__Work required__
Below are the entries. Transcribe exactly the lines from the one with "(363, 139) = (473, 146): yellow" through the one with "(682, 183) = (554, 151): yellow", ends included, and leave out all others.

[Object position data]
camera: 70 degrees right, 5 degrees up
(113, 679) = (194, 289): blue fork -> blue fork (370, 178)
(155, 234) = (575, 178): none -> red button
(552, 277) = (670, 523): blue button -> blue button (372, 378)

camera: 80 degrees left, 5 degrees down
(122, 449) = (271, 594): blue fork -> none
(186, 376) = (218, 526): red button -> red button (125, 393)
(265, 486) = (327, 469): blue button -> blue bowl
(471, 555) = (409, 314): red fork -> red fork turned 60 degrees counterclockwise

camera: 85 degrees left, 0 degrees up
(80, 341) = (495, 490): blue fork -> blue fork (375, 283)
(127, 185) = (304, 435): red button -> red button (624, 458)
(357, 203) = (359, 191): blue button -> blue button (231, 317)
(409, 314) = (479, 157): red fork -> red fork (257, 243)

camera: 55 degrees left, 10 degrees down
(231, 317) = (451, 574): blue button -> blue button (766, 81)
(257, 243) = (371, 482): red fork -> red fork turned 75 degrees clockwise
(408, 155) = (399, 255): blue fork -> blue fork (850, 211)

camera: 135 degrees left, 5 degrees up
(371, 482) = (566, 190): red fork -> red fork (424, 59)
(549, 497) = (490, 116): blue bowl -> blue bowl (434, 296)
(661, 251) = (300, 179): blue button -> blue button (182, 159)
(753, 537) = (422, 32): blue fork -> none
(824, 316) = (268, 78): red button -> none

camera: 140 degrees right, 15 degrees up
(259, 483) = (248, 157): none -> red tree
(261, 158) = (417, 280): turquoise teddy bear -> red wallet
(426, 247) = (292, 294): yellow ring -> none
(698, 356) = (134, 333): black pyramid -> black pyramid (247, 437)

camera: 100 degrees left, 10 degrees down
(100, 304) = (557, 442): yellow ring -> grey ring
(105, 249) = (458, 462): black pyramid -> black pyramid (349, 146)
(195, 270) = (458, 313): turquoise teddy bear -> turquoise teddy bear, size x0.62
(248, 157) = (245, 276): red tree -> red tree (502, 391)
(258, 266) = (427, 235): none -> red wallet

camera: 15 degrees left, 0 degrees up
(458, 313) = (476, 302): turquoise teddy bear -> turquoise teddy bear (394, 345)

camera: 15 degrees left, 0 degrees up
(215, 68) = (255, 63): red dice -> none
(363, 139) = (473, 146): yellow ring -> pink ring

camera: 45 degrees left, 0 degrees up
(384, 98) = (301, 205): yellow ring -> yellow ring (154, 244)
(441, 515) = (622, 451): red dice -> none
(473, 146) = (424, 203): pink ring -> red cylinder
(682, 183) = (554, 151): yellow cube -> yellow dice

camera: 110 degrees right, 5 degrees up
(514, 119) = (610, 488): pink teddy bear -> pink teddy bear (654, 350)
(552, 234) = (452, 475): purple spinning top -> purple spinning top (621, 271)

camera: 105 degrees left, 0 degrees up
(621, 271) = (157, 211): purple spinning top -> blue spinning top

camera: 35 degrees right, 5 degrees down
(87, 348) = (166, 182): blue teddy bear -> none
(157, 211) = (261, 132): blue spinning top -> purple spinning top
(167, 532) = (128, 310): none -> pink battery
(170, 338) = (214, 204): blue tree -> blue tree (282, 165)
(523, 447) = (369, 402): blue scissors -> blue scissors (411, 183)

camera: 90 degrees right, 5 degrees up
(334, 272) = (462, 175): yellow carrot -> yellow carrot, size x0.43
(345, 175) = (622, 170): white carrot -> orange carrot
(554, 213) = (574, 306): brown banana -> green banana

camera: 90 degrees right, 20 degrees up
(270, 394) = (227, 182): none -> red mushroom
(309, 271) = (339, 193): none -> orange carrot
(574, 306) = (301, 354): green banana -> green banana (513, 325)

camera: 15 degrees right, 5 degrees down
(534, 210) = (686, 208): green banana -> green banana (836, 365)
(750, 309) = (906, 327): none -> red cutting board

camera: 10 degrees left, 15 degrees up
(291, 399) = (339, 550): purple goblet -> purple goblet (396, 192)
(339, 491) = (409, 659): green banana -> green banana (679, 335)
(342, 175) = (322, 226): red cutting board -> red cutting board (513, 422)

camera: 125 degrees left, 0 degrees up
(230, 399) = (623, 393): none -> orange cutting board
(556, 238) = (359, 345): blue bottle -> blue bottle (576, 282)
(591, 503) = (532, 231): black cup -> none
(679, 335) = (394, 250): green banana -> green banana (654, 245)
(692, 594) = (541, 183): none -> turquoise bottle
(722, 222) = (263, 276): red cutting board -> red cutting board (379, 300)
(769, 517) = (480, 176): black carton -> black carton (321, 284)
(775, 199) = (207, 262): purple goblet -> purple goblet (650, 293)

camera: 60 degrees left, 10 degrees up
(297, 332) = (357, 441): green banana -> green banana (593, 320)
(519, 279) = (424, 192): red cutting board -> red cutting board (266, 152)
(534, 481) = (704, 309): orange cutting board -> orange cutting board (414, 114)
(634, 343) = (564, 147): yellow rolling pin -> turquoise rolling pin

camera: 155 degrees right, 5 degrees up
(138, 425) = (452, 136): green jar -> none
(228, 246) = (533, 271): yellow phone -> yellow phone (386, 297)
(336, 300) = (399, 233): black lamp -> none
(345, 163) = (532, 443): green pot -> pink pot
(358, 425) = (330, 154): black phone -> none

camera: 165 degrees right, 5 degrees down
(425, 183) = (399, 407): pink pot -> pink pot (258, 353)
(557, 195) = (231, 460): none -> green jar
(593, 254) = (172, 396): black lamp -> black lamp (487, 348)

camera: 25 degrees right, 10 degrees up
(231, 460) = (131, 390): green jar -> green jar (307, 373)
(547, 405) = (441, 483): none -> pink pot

__Answer space__
(363, 139) = (473, 146): yellow ring -> pink ring

camera: 45 degrees left, 0 degrees up
(384, 98) = (301, 205): yellow ring -> yellow ring (154, 244)
(441, 515) = (622, 451): red dice -> none
(473, 146) = (424, 203): pink ring -> red cylinder
(682, 183) = (554, 151): yellow cube -> yellow dice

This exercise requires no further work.